[Object transformation records]
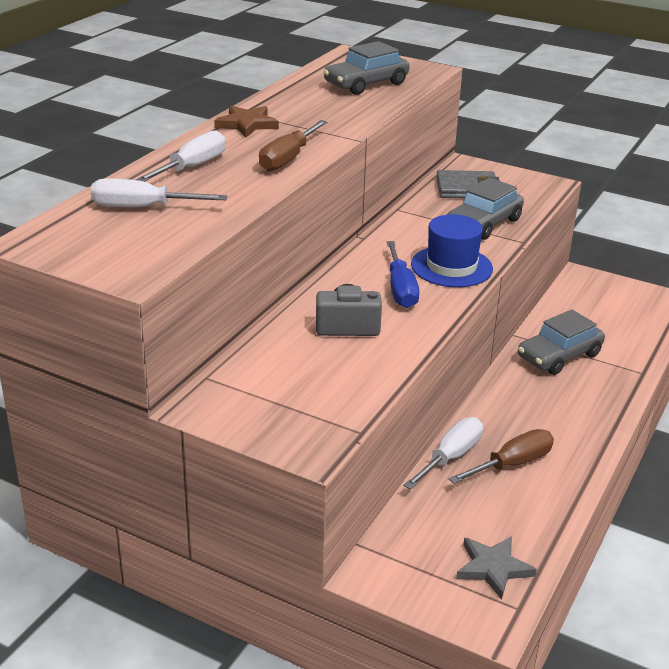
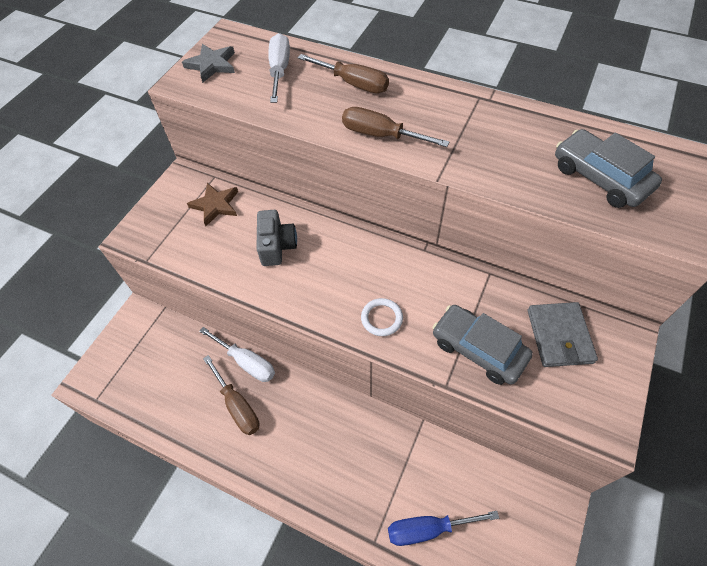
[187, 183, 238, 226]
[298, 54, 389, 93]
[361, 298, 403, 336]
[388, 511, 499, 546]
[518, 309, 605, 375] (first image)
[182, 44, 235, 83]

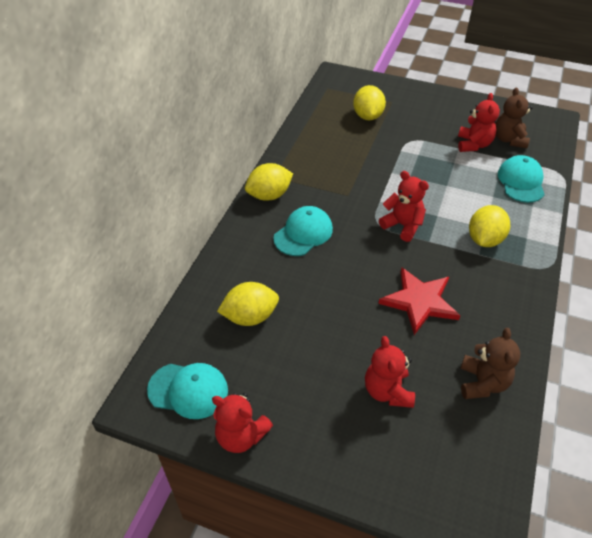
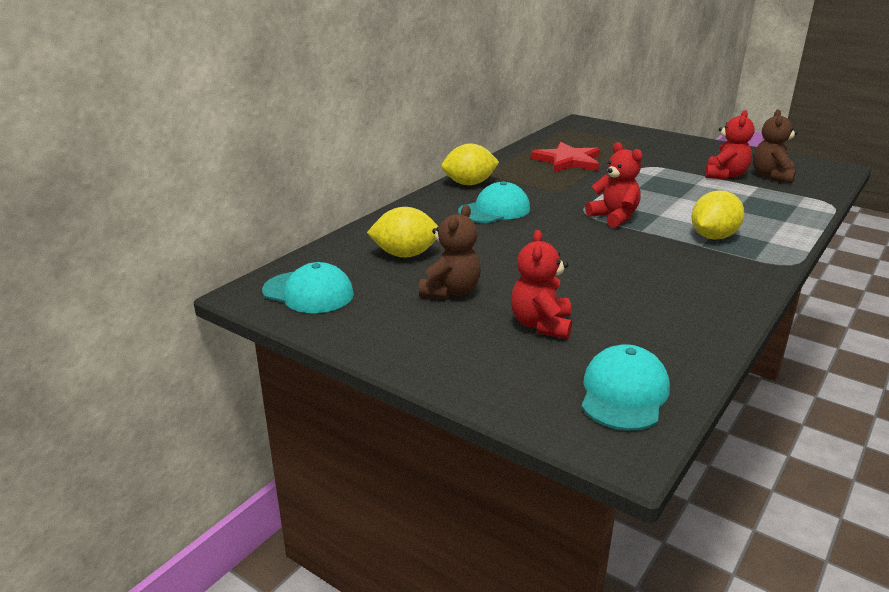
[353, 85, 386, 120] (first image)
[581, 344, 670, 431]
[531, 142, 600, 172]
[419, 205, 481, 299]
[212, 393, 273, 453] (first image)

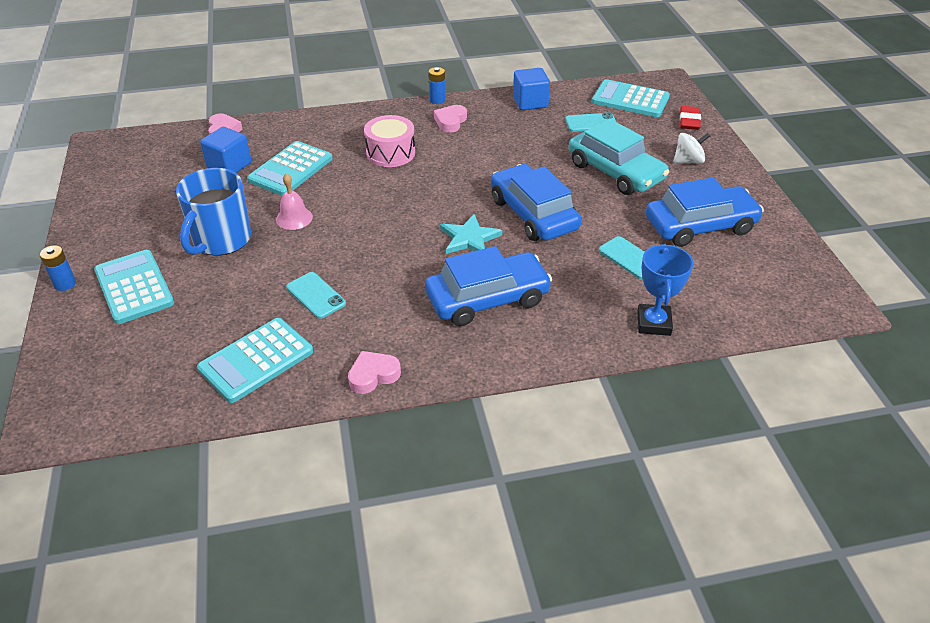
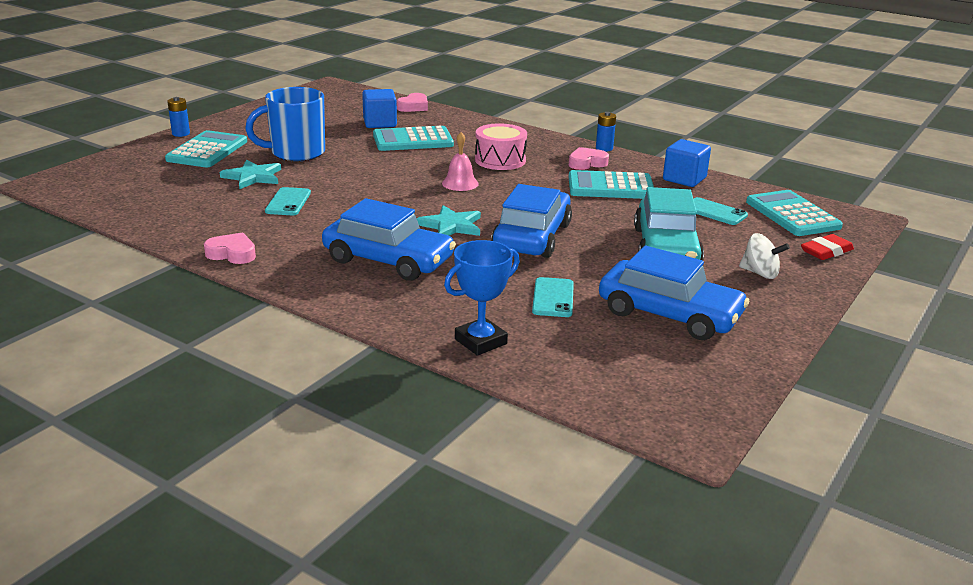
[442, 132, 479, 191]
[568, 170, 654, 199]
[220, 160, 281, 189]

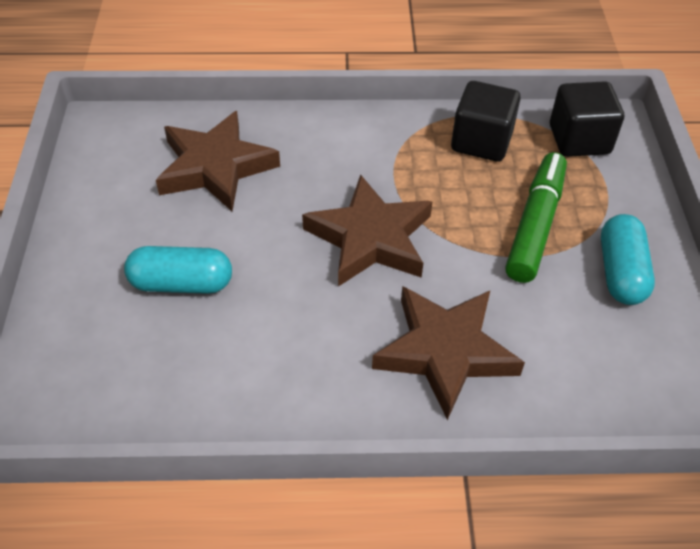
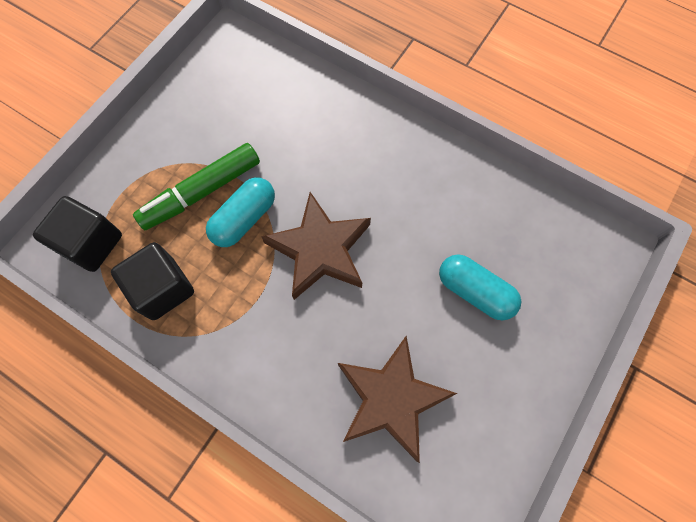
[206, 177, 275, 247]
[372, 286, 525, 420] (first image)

REQUIRED WORK: Once the line containing "[568, 170, 654, 199]" is found, it and every line through the end of the records above should be output exactly, with no pictures.

SOLUTION TO THE PROBLEM:
[568, 170, 654, 199]
[220, 160, 281, 189]

[206, 177, 275, 247]
[372, 286, 525, 420] (first image)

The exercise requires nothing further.